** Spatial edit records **
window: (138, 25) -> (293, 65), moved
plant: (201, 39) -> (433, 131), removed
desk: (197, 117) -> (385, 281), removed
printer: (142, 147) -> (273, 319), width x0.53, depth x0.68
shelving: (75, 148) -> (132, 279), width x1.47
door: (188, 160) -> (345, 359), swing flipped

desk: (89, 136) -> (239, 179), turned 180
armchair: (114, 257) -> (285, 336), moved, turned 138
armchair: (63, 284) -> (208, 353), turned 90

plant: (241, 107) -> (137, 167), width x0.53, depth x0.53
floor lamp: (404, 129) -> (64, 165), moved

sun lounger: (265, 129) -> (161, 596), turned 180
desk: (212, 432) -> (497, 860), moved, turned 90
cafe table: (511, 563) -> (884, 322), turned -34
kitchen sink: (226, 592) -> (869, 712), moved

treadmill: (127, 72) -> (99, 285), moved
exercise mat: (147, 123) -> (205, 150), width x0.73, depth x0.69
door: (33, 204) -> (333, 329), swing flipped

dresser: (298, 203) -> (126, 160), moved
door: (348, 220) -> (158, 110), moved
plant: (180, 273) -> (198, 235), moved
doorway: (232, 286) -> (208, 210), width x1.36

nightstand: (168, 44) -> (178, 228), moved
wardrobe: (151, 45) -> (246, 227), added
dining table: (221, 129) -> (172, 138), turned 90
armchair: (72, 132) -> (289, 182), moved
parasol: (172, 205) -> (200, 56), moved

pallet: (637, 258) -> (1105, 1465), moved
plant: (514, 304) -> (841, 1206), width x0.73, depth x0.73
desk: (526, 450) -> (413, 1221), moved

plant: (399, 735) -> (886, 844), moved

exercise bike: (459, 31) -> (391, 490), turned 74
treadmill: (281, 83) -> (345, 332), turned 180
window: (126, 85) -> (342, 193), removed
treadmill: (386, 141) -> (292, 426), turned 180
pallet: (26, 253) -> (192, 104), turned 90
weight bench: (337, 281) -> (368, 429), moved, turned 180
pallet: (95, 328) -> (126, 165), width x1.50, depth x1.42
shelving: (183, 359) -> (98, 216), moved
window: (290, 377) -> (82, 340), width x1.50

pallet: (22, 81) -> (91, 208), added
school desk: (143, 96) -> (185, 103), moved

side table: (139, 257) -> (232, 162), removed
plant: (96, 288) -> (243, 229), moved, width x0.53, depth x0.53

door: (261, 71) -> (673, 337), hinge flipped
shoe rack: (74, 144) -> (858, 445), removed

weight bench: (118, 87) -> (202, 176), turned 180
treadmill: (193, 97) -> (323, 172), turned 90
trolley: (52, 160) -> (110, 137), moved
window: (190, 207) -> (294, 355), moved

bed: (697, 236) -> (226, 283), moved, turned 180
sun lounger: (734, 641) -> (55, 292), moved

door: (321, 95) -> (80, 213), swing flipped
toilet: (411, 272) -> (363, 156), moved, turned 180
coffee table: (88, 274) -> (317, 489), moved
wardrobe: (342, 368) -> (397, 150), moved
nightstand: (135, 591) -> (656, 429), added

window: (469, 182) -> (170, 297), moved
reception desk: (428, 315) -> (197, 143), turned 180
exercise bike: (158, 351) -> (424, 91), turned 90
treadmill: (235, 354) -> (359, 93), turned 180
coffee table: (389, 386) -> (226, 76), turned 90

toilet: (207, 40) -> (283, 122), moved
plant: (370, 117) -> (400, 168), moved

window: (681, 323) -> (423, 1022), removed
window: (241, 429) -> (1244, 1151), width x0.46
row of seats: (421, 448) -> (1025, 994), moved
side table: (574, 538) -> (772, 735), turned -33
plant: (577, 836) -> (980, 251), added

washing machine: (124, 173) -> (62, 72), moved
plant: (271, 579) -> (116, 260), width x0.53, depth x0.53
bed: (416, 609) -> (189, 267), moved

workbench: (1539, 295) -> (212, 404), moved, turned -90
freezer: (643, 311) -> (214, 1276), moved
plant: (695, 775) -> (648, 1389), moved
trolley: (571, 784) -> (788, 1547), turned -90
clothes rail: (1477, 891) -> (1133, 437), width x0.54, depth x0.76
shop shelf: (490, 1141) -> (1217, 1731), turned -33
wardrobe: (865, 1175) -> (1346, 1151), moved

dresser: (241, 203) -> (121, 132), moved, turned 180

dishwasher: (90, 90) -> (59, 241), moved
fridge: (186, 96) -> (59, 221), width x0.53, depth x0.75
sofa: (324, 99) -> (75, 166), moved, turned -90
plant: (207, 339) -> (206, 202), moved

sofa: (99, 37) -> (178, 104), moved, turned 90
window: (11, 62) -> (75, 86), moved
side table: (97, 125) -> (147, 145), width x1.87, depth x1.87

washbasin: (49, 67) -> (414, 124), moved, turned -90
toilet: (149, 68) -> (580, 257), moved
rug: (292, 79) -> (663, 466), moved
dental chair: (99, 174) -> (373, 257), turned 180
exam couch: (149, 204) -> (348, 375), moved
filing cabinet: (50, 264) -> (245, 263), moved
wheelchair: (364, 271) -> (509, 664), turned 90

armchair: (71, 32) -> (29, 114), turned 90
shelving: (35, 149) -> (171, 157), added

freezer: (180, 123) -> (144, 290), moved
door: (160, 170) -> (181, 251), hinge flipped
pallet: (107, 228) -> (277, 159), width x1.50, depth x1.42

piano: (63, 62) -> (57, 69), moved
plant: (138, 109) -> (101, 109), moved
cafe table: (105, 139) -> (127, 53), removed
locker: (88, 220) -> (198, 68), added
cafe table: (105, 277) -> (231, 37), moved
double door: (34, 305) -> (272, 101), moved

** DIRECTIVE **
Please reproduce the lines from the line with "pallet: (95, 328)" to the line with "side table: (139, 257) -> (232, 162), removed", both ends included, exactly as they appear above.

** ANSWER FOR THE TASK **
pallet: (95, 328) -> (126, 165), width x1.50, depth x1.42
shelving: (183, 359) -> (98, 216), moved
window: (290, 377) -> (82, 340), width x1.50

pallet: (22, 81) -> (91, 208), added
school desk: (143, 96) -> (185, 103), moved

side table: (139, 257) -> (232, 162), removed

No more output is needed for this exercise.